> [ACTIVITY]
Print all the records below exactly as they stand, but leave out the pictures.

Object change descriptions
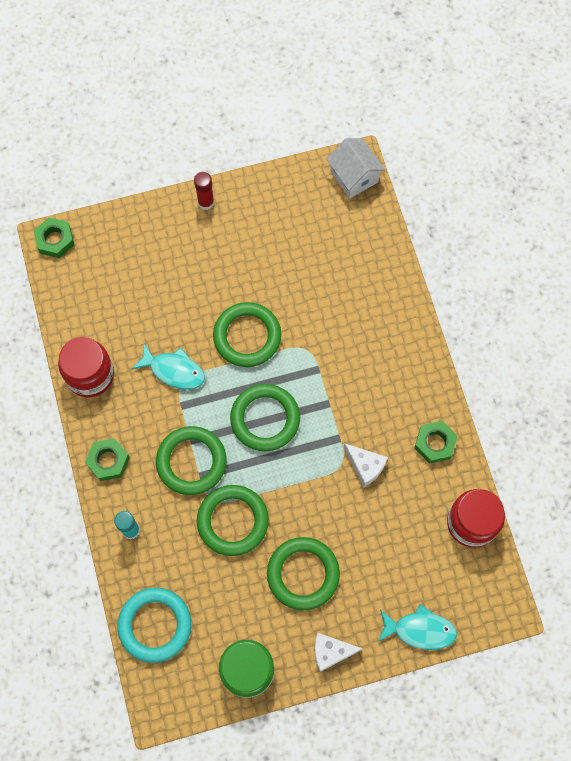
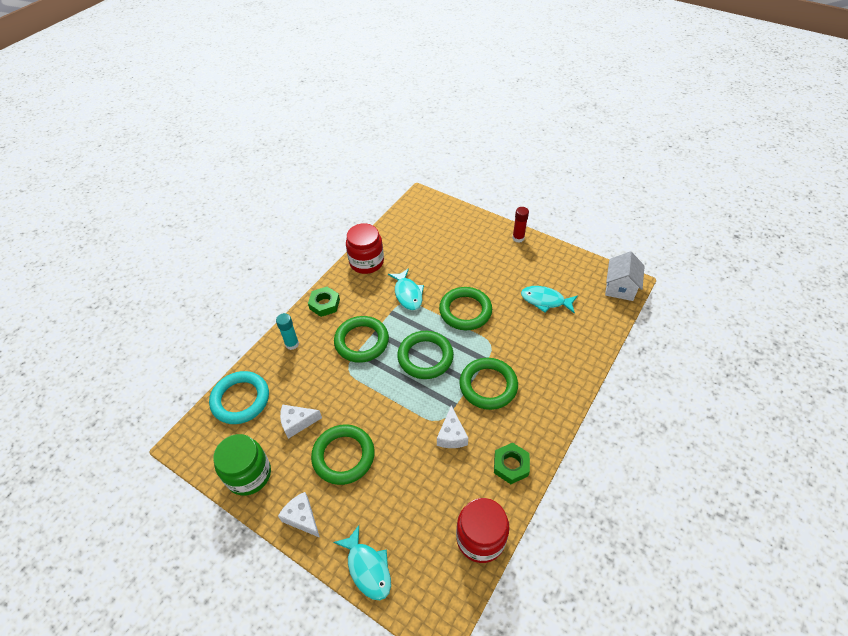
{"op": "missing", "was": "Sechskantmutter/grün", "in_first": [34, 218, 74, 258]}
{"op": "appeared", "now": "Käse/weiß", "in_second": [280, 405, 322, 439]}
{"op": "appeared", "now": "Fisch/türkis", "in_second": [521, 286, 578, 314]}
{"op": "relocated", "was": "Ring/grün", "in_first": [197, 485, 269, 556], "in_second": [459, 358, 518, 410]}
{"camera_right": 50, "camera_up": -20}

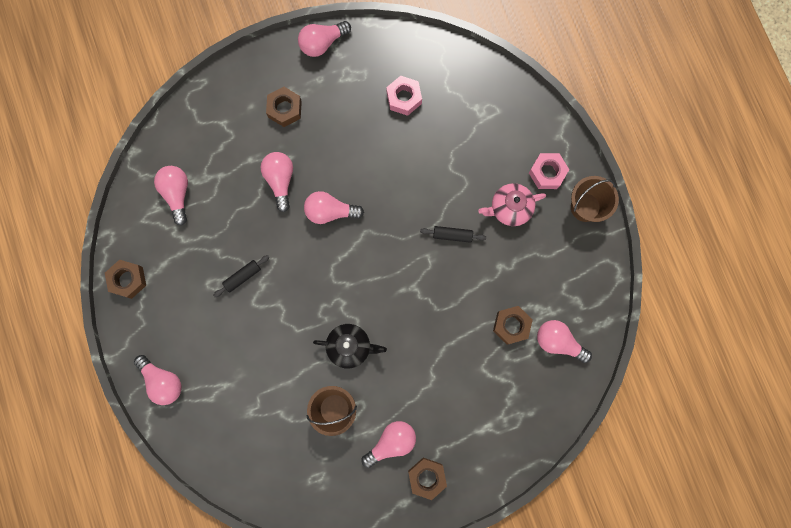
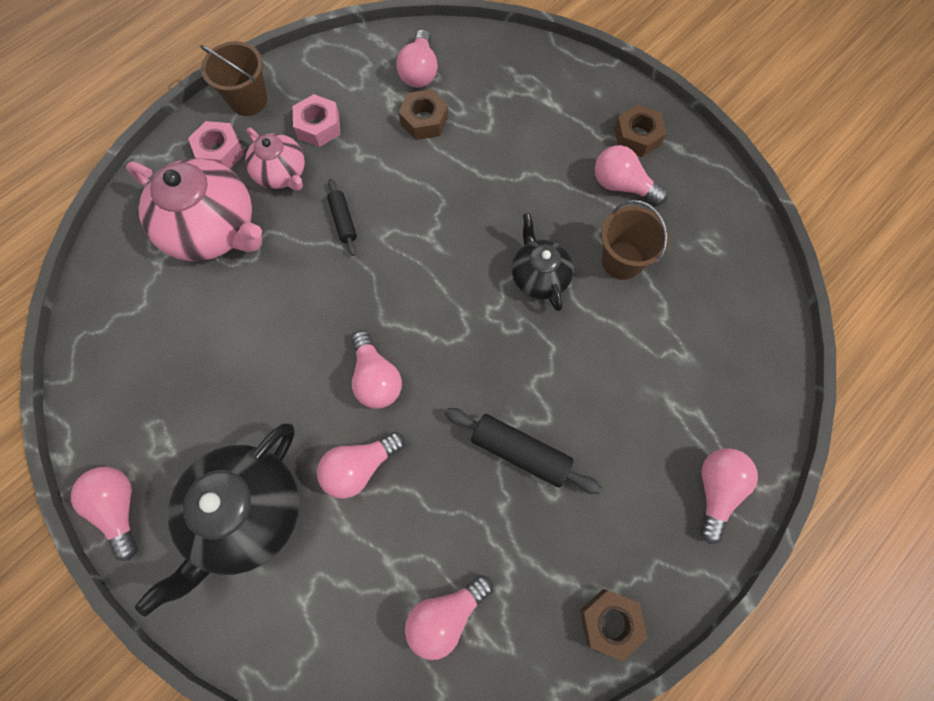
{"op": "appeared", "now": "Teekanne/rosa", "in_second": [126, 158, 262, 261]}
{"op": "relocated", "was": "Sechskantmutter/rosa", "in_first": [386, 76, 422, 116], "in_second": [293, 94, 340, 147]}
{"op": "exchanged", "was": "Sechskantmutter/braun", "now": "Teekanne/schwarz", "in_first": [266, 87, 302, 127], "in_second": [135, 423, 299, 617]}
{"op": "spun", "was": "Glühbirne/rosa", "in_first": [298, 21, 351, 57], "in_second": [71, 467, 138, 561], "clockwise": -150}
{"op": "size", "was": "Nudelholz/schwarz", "in_first": [213, 255, 269, 297], "in_second": [445, 408, 602, 494], "ratio": 1.65}
{"camera_right": -115, "camera_up": -10}

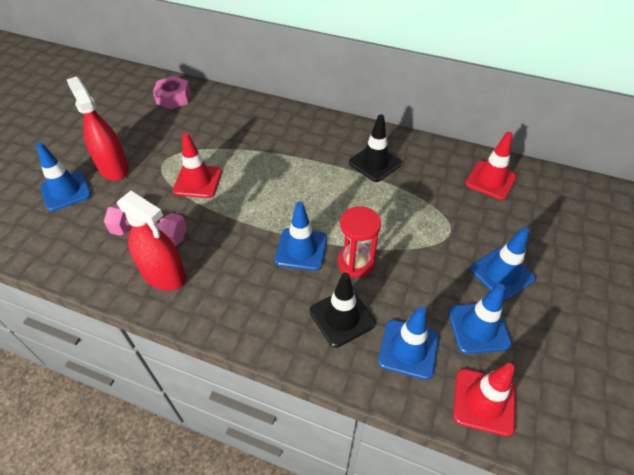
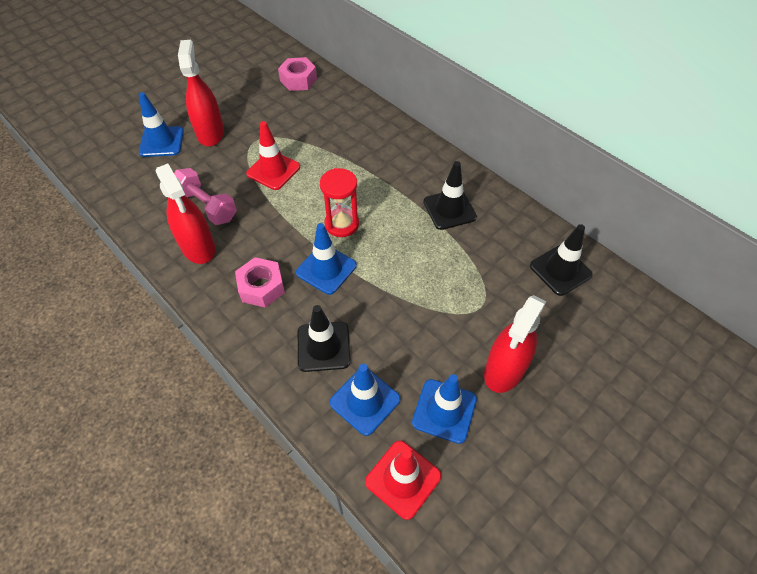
{"op": "appeared", "now": "Sechskantmutter/rosa", "in_second": [235, 257, 285, 308]}
{"op": "relocated", "was": "Sanduhr/rot", "in_first": [338, 206, 381, 278], "in_second": [320, 168, 359, 237]}
{"op": "exchanged", "was": "Leitkegel/blau", "now": "Sprühflasche/rot", "in_first": [470, 227, 536, 301], "in_second": [484, 295, 546, 393]}
{"op": "colour", "was": "Leitkegel/rot", "now": "Leitkegel/schwarz", "in_first": [465, 132, 517, 200], "in_second": [530, 224, 593, 296]}
{"camera_right": 25, "camera_up": 5}

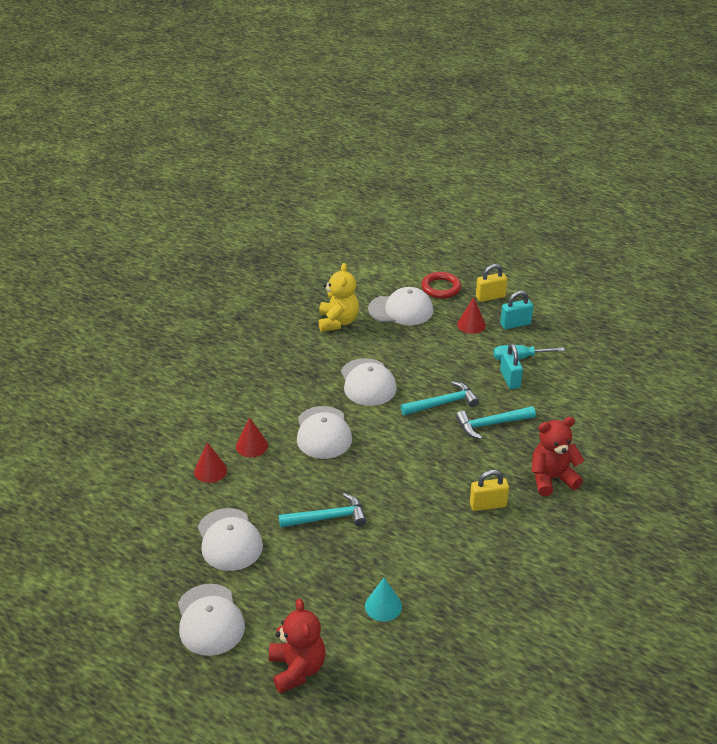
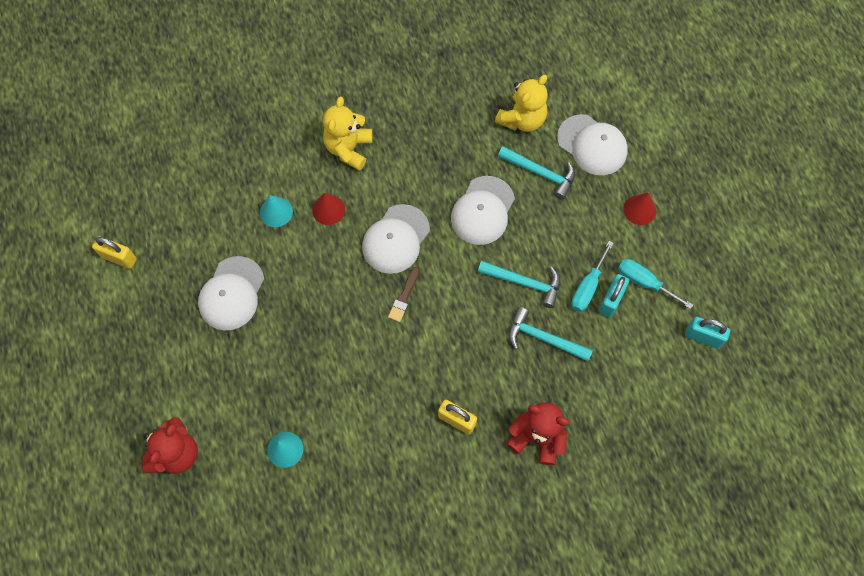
{"op": "missing", "was": "Kappe/weiß", "in_first": [178, 584, 245, 656]}
{"op": "missing", "was": "Ring/rot", "in_first": [421, 272, 461, 299]}
{"op": "appeared", "now": "Teddybär/gelb", "in_second": [323, 96, 373, 171]}
{"op": "appeared", "now": "Pinsel/braun", "in_second": [388, 267, 420, 322]}
{"op": "appeared", "now": "Schraubenzieher/türkis", "in_second": [571, 241, 613, 312]}
{"op": "relocated", "was": "Hammer/türkis", "in_first": [279, 493, 367, 528], "in_second": [498, 146, 575, 200]}
{"op": "relocated", "was": "Vorhängeschloss/gelb", "in_first": [476, 264, 508, 302], "in_second": [92, 236, 137, 269]}
{"op": "relocated", "was": "Vorhängeschloss/türkis", "in_first": [500, 291, 533, 329], "in_second": [685, 317, 730, 349]}
{"op": "colour", "was": "Kegel/rot", "now": "Kegel/türkis", "in_first": [194, 442, 227, 483], "in_second": [260, 195, 293, 227]}
{"camera_right": 40, "camera_up": 30}

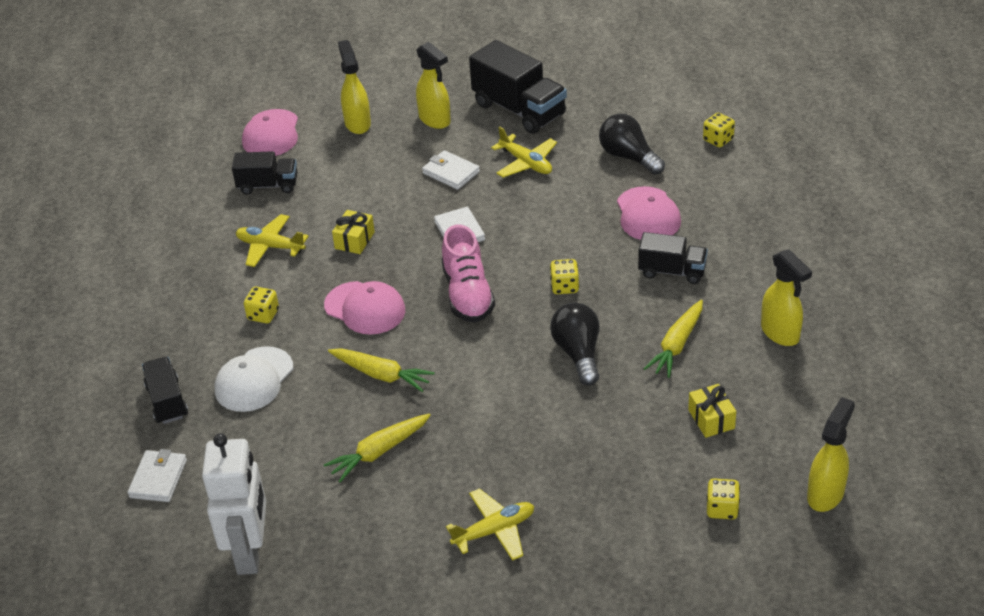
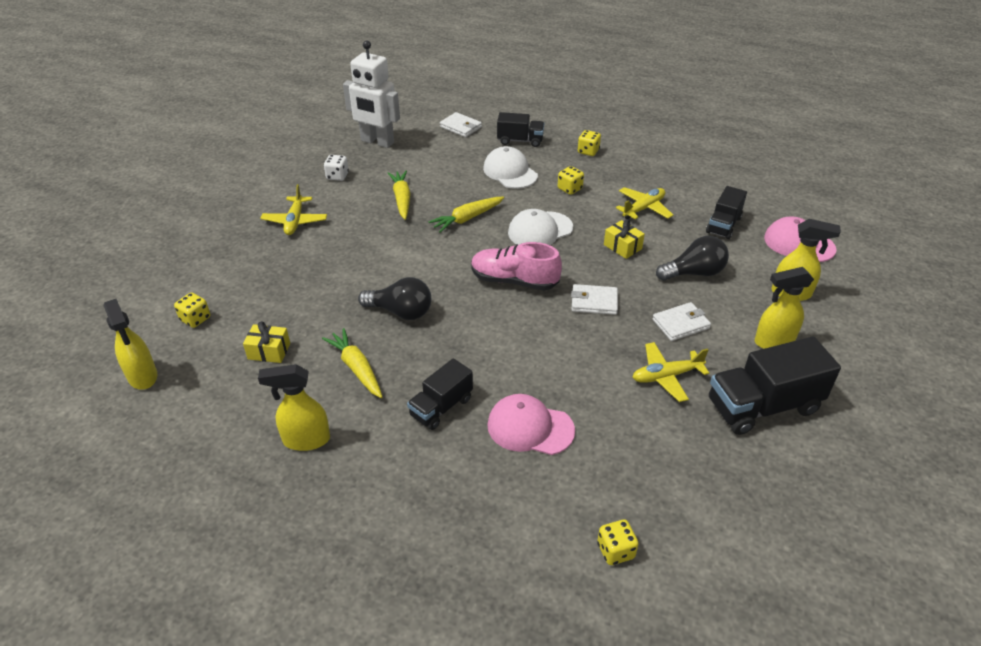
{"op": "appeared", "now": "Spielwürfel/weiß", "in_second": [324, 155, 349, 181]}
{"op": "relocated", "was": "Spielwürfel/gelb", "in_first": [550, 259, 579, 294], "in_second": [578, 130, 601, 156]}
{"op": "relocated", "was": "Glühbirne/schwarz", "in_first": [599, 114, 665, 175], "in_second": [656, 236, 729, 281]}
{"op": "colour", "was": "Kappe/rosa", "now": "Kappe/weiß", "in_first": [324, 281, 405, 335], "in_second": [508, 209, 573, 245]}
{"camera_right": 115, "camera_up": 0}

> [FINAL ANSWER]
{"op": "missing", "was": "Sechskantmutter/grün", "in_first": [34, 218, 74, 258]}
{"op": "appeared", "now": "Käse/weiß", "in_second": [280, 405, 322, 439]}
{"op": "appeared", "now": "Fisch/türkis", "in_second": [521, 286, 578, 314]}
{"op": "relocated", "was": "Ring/grün", "in_first": [197, 485, 269, 556], "in_second": [459, 358, 518, 410]}
{"camera_right": 50, "camera_up": -20}

{"op": "appeared", "now": "Teekanne/rosa", "in_second": [126, 158, 262, 261]}
{"op": "relocated", "was": "Sechskantmutter/rosa", "in_first": [386, 76, 422, 116], "in_second": [293, 94, 340, 147]}
{"op": "exchanged", "was": "Sechskantmutter/braun", "now": "Teekanne/schwarz", "in_first": [266, 87, 302, 127], "in_second": [135, 423, 299, 617]}
{"op": "spun", "was": "Glühbirne/rosa", "in_first": [298, 21, 351, 57], "in_second": [71, 467, 138, 561], "clockwise": -150}
{"op": "size", "was": "Nudelholz/schwarz", "in_first": [213, 255, 269, 297], "in_second": [445, 408, 602, 494], "ratio": 1.65}
{"camera_right": -115, "camera_up": -10}

{"op": "appeared", "now": "Sechskantmutter/rosa", "in_second": [235, 257, 285, 308]}
{"op": "relocated", "was": "Sanduhr/rot", "in_first": [338, 206, 381, 278], "in_second": [320, 168, 359, 237]}
{"op": "exchanged", "was": "Leitkegel/blau", "now": "Sprühflasche/rot", "in_first": [470, 227, 536, 301], "in_second": [484, 295, 546, 393]}
{"op": "colour", "was": "Leitkegel/rot", "now": "Leitkegel/schwarz", "in_first": [465, 132, 517, 200], "in_second": [530, 224, 593, 296]}
{"camera_right": 25, "camera_up": 5}

{"op": "missing", "was": "Kappe/weiß", "in_first": [178, 584, 245, 656]}
{"op": "missing", "was": "Ring/rot", "in_first": [421, 272, 461, 299]}
{"op": "appeared", "now": "Teddybär/gelb", "in_second": [323, 96, 373, 171]}
{"op": "appeared", "now": "Pinsel/braun", "in_second": [388, 267, 420, 322]}
{"op": "appeared", "now": "Schraubenzieher/türkis", "in_second": [571, 241, 613, 312]}
{"op": "relocated", "was": "Hammer/türkis", "in_first": [279, 493, 367, 528], "in_second": [498, 146, 575, 200]}
{"op": "relocated", "was": "Vorhängeschloss/gelb", "in_first": [476, 264, 508, 302], "in_second": [92, 236, 137, 269]}
{"op": "relocated", "was": "Vorhängeschloss/türkis", "in_first": [500, 291, 533, 329], "in_second": [685, 317, 730, 349]}
{"op": "colour", "was": "Kegel/rot", "now": "Kegel/türkis", "in_first": [194, 442, 227, 483], "in_second": [260, 195, 293, 227]}
{"camera_right": 40, "camera_up": 30}

{"op": "appeared", "now": "Spielwürfel/weiß", "in_second": [324, 155, 349, 181]}
{"op": "relocated", "was": "Spielwürfel/gelb", "in_first": [550, 259, 579, 294], "in_second": [578, 130, 601, 156]}
{"op": "relocated", "was": "Glühbirne/schwarz", "in_first": [599, 114, 665, 175], "in_second": [656, 236, 729, 281]}
{"op": "colour", "was": "Kappe/rosa", "now": "Kappe/weiß", "in_first": [324, 281, 405, 335], "in_second": [508, 209, 573, 245]}
{"camera_right": 115, "camera_up": 0}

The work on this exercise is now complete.